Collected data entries
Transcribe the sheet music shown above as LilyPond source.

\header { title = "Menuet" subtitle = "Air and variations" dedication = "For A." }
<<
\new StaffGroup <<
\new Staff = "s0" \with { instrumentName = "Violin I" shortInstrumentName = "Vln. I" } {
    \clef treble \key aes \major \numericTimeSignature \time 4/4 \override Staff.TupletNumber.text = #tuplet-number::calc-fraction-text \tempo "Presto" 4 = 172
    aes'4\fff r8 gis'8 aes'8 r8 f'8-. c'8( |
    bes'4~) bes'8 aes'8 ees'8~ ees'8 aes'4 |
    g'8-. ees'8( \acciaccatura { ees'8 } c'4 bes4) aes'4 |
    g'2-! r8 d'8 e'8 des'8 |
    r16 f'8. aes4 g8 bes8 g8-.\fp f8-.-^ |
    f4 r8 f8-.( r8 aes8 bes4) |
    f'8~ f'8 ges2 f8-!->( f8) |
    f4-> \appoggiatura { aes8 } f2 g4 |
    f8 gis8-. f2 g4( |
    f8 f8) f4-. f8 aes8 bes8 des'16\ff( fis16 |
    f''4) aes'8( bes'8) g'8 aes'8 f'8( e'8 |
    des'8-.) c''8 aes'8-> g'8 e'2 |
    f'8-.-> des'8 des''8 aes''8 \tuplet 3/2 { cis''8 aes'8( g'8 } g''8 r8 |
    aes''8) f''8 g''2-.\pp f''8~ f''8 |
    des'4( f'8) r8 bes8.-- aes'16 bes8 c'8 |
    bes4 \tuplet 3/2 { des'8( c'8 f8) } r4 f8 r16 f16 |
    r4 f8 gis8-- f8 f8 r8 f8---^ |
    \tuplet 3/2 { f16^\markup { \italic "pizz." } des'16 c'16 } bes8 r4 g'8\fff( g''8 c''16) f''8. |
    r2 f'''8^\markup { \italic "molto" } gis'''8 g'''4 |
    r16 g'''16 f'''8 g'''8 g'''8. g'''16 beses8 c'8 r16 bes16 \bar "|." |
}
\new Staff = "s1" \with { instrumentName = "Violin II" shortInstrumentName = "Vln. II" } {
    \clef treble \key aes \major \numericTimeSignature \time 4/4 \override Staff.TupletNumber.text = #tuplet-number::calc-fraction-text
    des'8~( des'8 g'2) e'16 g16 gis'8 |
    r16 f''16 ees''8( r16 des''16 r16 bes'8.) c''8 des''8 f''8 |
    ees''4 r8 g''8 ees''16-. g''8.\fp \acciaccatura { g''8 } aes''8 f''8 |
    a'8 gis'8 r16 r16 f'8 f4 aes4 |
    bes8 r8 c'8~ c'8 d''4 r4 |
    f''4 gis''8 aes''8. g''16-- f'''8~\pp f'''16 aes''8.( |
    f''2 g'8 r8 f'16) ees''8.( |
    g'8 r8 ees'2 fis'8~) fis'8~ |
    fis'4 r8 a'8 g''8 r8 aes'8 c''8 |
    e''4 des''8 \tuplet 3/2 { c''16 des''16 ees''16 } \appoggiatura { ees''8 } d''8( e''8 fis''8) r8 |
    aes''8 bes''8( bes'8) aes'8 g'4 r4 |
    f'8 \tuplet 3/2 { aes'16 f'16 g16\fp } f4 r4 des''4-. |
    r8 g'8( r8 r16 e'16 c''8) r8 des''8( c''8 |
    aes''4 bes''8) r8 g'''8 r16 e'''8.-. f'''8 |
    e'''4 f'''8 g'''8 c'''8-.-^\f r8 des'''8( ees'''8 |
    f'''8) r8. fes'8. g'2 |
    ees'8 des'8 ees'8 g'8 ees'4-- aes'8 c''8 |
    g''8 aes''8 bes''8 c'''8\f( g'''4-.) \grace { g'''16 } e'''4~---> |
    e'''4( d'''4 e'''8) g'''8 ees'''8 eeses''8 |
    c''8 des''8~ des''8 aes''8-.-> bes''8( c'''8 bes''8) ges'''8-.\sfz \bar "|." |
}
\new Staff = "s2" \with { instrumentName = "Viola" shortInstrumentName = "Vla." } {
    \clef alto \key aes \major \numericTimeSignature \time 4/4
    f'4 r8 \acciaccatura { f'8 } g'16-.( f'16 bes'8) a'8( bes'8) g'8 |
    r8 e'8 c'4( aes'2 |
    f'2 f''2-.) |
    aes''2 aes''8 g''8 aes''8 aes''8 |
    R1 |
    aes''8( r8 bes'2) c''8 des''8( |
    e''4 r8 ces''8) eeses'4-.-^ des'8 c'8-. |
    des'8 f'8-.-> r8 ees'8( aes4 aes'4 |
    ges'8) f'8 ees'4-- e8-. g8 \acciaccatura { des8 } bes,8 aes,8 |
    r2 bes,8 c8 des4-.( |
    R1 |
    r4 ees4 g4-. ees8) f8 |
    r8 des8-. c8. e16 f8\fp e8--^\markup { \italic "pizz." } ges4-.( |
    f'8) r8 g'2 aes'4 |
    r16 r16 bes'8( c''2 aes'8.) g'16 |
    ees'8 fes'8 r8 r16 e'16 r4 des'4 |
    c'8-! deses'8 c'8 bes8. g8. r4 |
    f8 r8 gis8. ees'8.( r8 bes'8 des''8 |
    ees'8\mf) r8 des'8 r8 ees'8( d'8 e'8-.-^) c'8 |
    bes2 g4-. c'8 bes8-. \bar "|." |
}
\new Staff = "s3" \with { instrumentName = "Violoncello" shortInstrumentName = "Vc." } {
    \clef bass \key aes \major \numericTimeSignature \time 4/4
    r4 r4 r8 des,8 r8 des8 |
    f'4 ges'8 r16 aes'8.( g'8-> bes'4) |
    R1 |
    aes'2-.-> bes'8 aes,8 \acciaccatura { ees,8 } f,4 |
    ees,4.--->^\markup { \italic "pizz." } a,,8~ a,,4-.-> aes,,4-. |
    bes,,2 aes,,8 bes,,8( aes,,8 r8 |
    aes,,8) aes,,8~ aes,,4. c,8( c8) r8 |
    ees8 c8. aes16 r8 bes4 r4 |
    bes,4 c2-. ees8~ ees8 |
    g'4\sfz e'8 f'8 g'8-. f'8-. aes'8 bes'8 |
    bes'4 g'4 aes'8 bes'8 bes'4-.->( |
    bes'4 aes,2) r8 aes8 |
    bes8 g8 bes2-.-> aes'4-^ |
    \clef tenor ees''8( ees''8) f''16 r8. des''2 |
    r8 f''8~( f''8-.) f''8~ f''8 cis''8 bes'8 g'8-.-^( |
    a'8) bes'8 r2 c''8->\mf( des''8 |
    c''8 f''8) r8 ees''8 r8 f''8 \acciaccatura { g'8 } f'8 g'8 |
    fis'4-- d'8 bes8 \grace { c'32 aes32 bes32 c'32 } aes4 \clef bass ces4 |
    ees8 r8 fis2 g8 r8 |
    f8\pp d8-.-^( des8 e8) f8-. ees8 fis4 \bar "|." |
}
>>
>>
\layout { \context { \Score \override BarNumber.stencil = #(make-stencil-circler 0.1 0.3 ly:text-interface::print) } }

• _Problem to work on_
List every line in the records above that contains the string "pizz", copying each line in full.

• _Full answer_
    \tuplet 3/2 { f16^\markup { \italic "pizz." } des'16 c'16 } bes8 r4 g'8\fff( g''8 c''16) f''8. |
    r8 des8-. c8. e16 f8\fp e8--^\markup { \italic "pizz." } ges4-.( |
    ees,4.--->^\markup { \italic "pizz." } a,,8~ a,,4-.-> aes,,4-. |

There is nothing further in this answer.